■ WHAT IS REQUIRED
When you copy the entries, match them exactly and omit the pictures.

■ STORED DATA
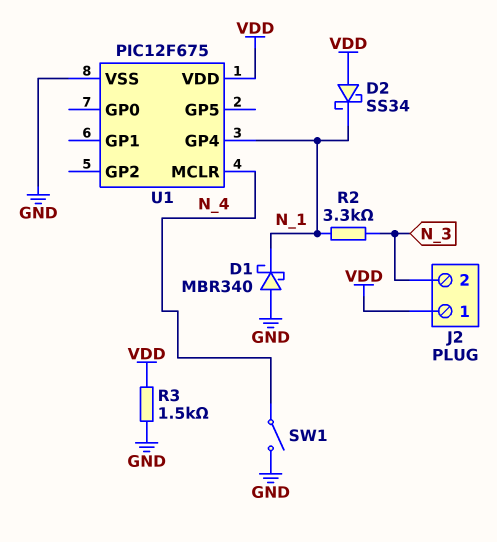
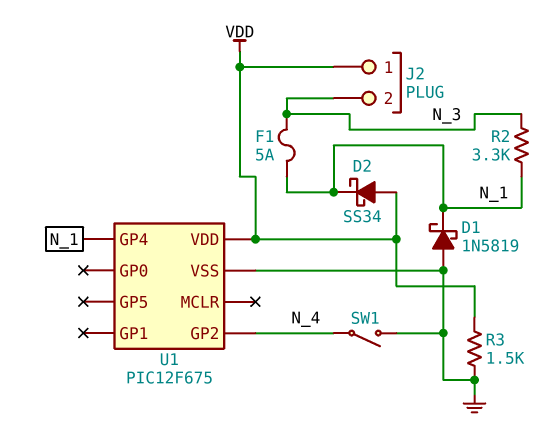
D1: schottky MBR340 (A GND, K N_1) -> schottky 1N5819 (A GND, K N_1)
F1: none -> 5A (N_1, N_3)
U1 pin GP2: none -> N_4
U1 pin MCLR: N_4 -> none

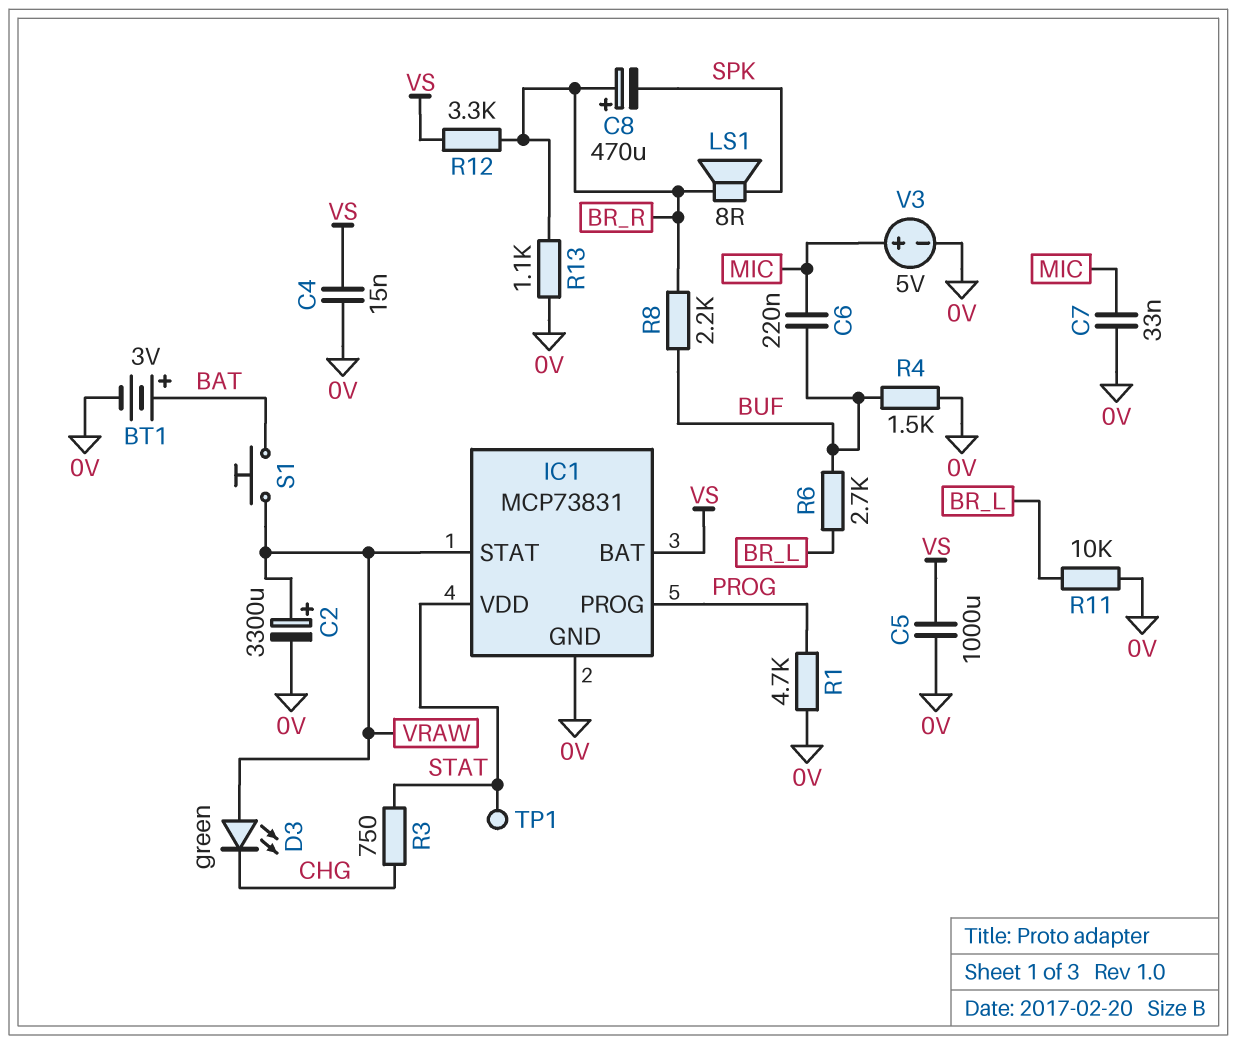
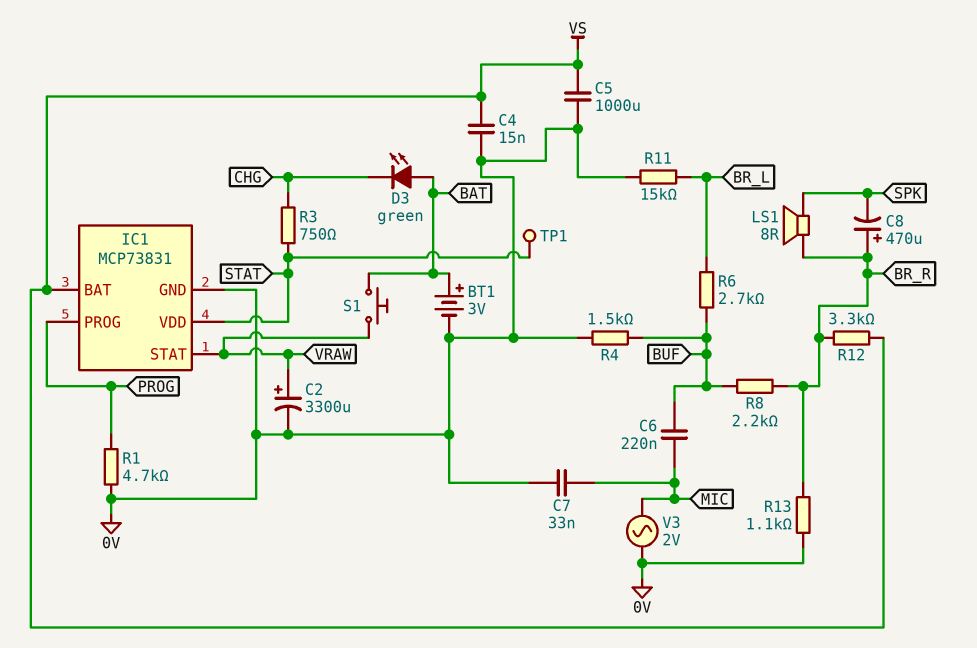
D3: LED green (A VRAW, K CHG) -> LED green (A BAT, K CHG)
R11: 10k (0V, BR_L) -> 15k (0V, BR_L)
V3: 5V (plus MIC, minus 0V) -> AC 2V (0V, MIC)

■ ANSWER SPACE
D1: schottky MBR340 (A GND, K N_1) -> schottky 1N5819 (A GND, K N_1)
F1: none -> 5A (N_1, N_3)
U1 pin GP2: none -> N_4
U1 pin MCLR: N_4 -> none

D3: LED green (A VRAW, K CHG) -> LED green (A BAT, K CHG)
R11: 10k (0V, BR_L) -> 15k (0V, BR_L)
V3: 5V (plus MIC, minus 0V) -> AC 2V (0V, MIC)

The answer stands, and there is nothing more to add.